● **Edit difference data**:
╭──
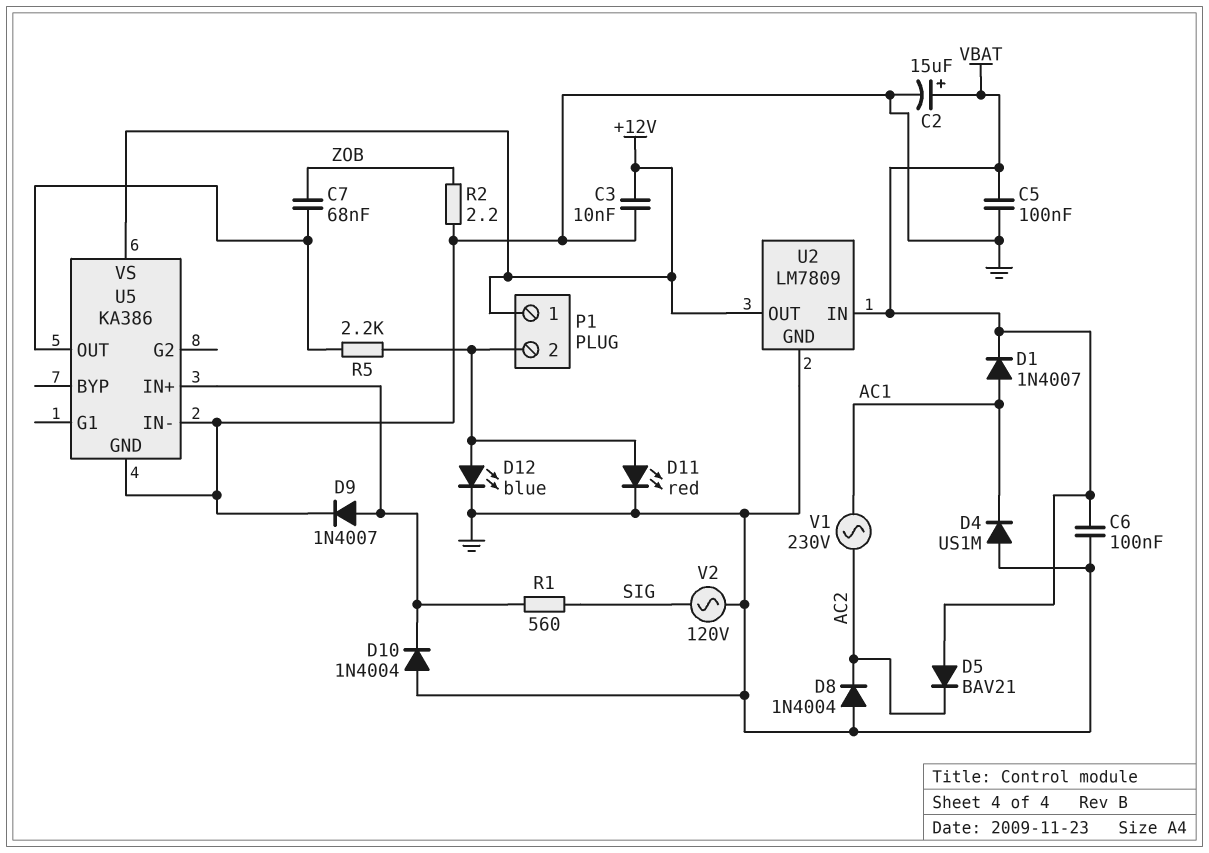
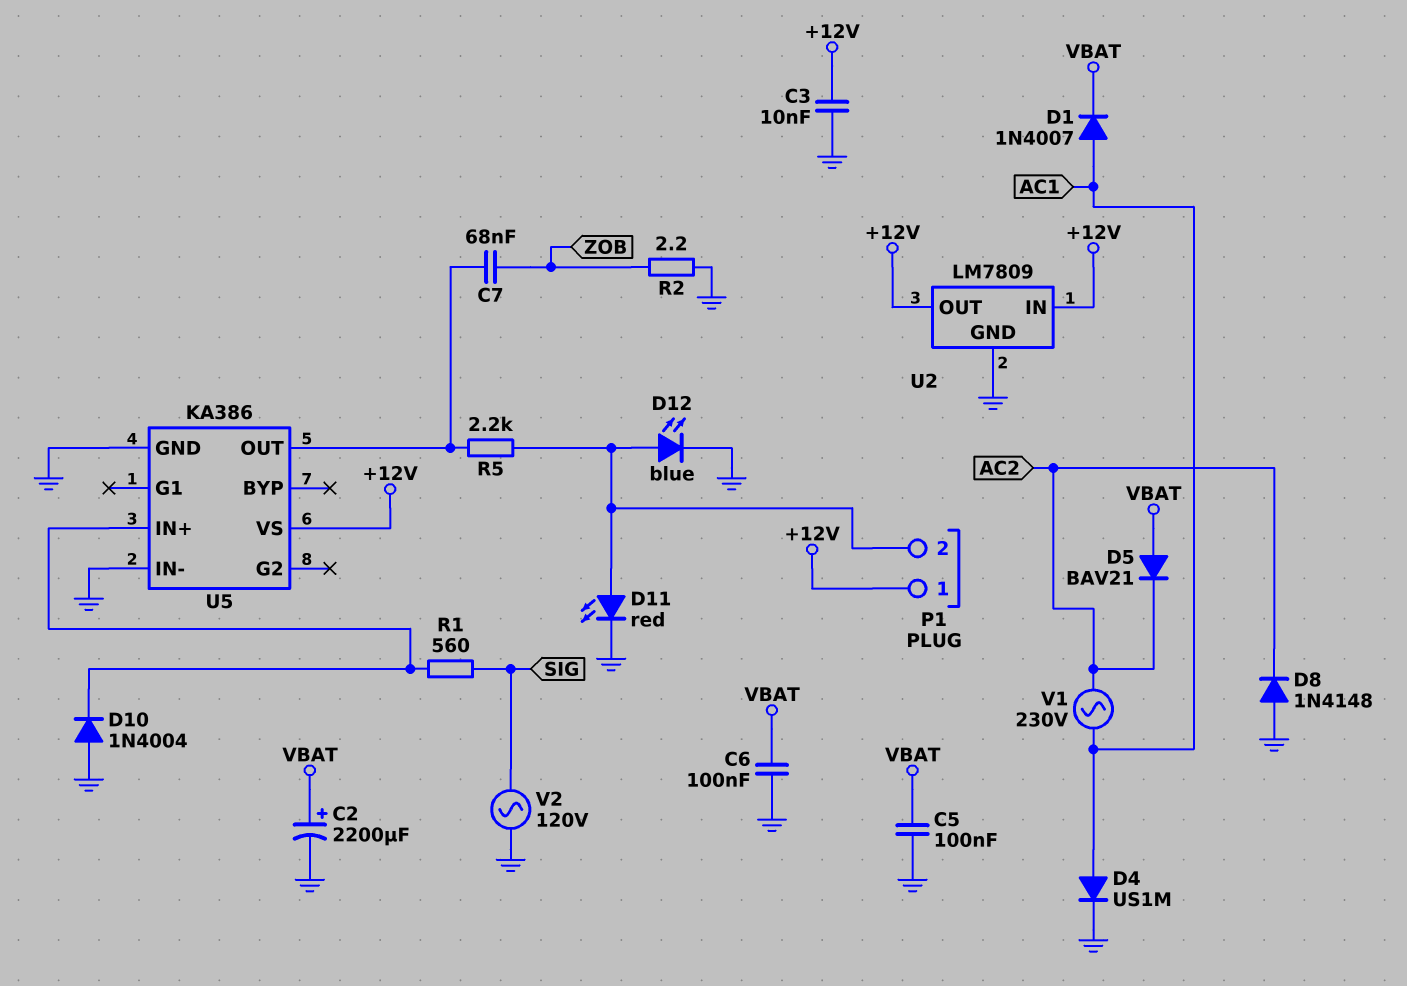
C2: 15uF (plus VBAT, minus GND) -> 2200uF (plus VBAT, minus GND)
D4: diode US1M (A GND, K AC1) -> diode US1M (A AC1, K GND)
D8: diode 1N4004 (A GND, K AC2) -> diode 1N4148 (A GND, K AC2)
D9: diode 1N4007 (A U5/IN+, K GND) -> none
U2 pin IN: VBAT -> +12V

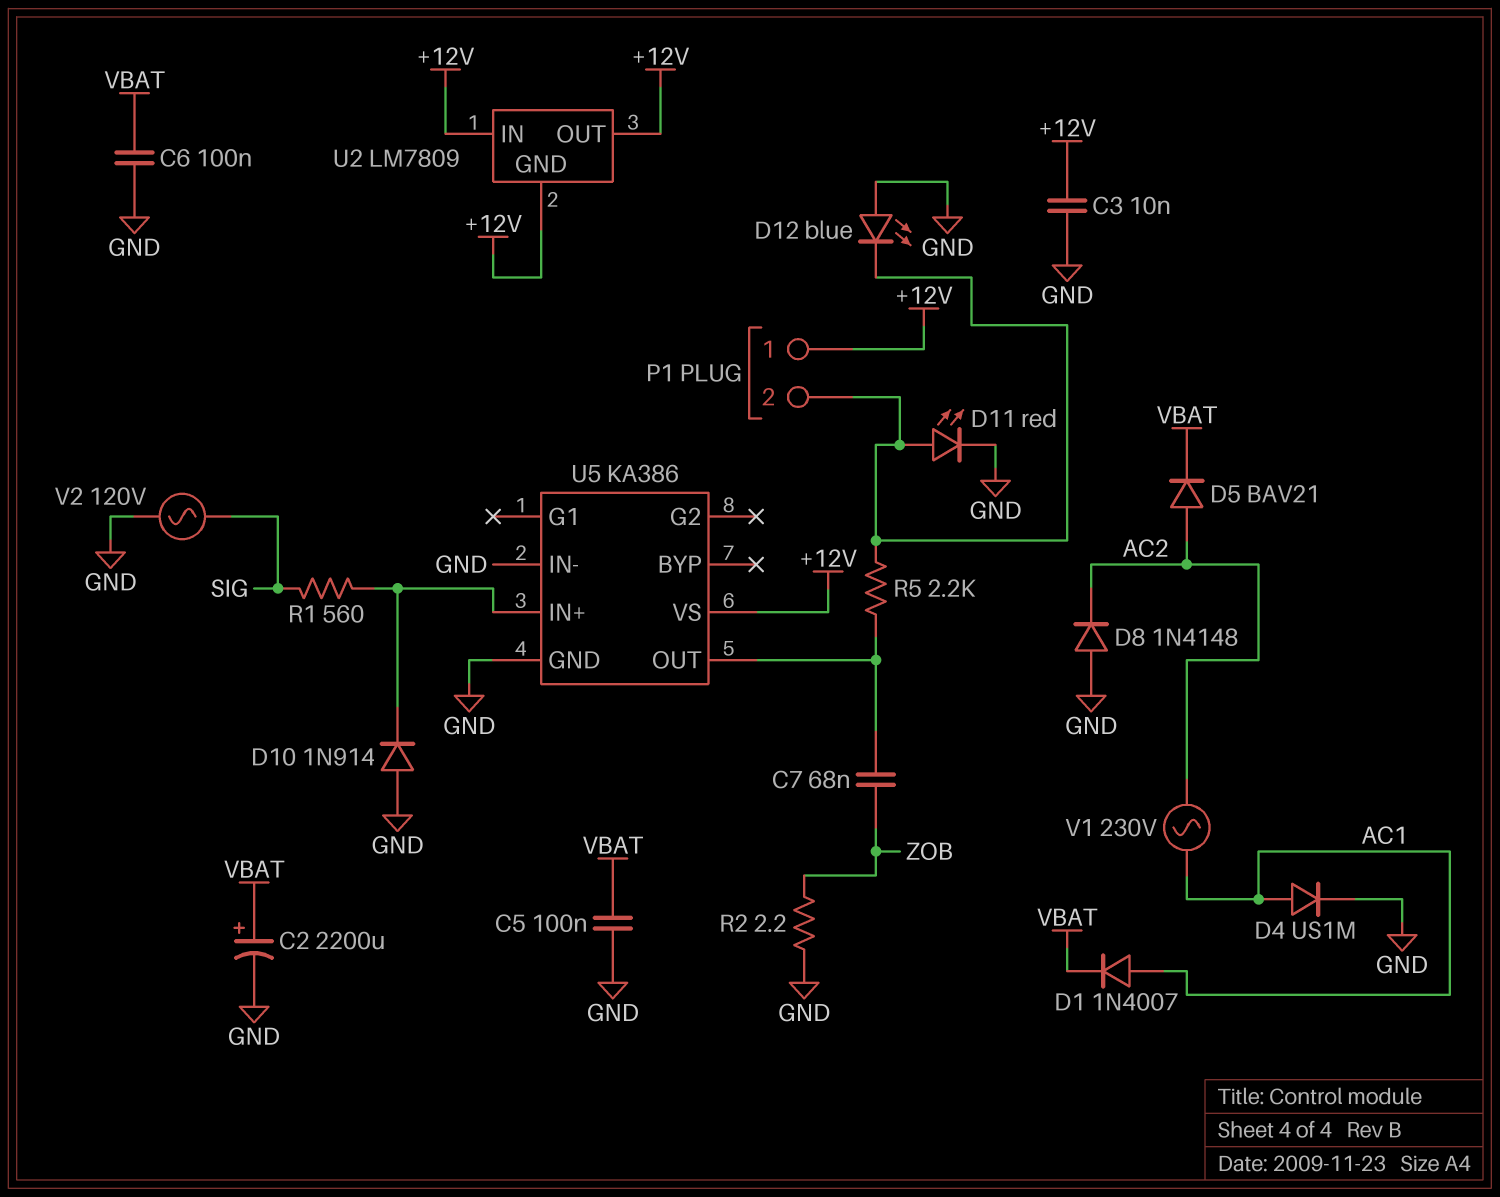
D5: diode BAV21 (A VBAT, K AC2) -> diode BAV21 (A AC2, K VBAT)
D10: diode 1N4004 (A GND, K U5/IN+) -> diode 1N914 (A GND, K U5/IN+)
D12: LED blue (A P1/2, K GND) -> LED blue (A GND, K P1/2)
U2 pin GND: GND -> +12V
╰──
● **EXERCISE BRIEF**: In the copy, include all records verbatim but no images.

● **RESPONSE TO THIS TASK**:
C2: 15uF (plus VBAT, minus GND) -> 2200uF (plus VBAT, minus GND)
D4: diode US1M (A GND, K AC1) -> diode US1M (A AC1, K GND)
D8: diode 1N4004 (A GND, K AC2) -> diode 1N4148 (A GND, K AC2)
D9: diode 1N4007 (A U5/IN+, K GND) -> none
U2 pin IN: VBAT -> +12V

D5: diode BAV21 (A VBAT, K AC2) -> diode BAV21 (A AC2, K VBAT)
D10: diode 1N4004 (A GND, K U5/IN+) -> diode 1N914 (A GND, K U5/IN+)
D12: LED blue (A P1/2, K GND) -> LED blue (A GND, K P1/2)
U2 pin GND: GND -> +12V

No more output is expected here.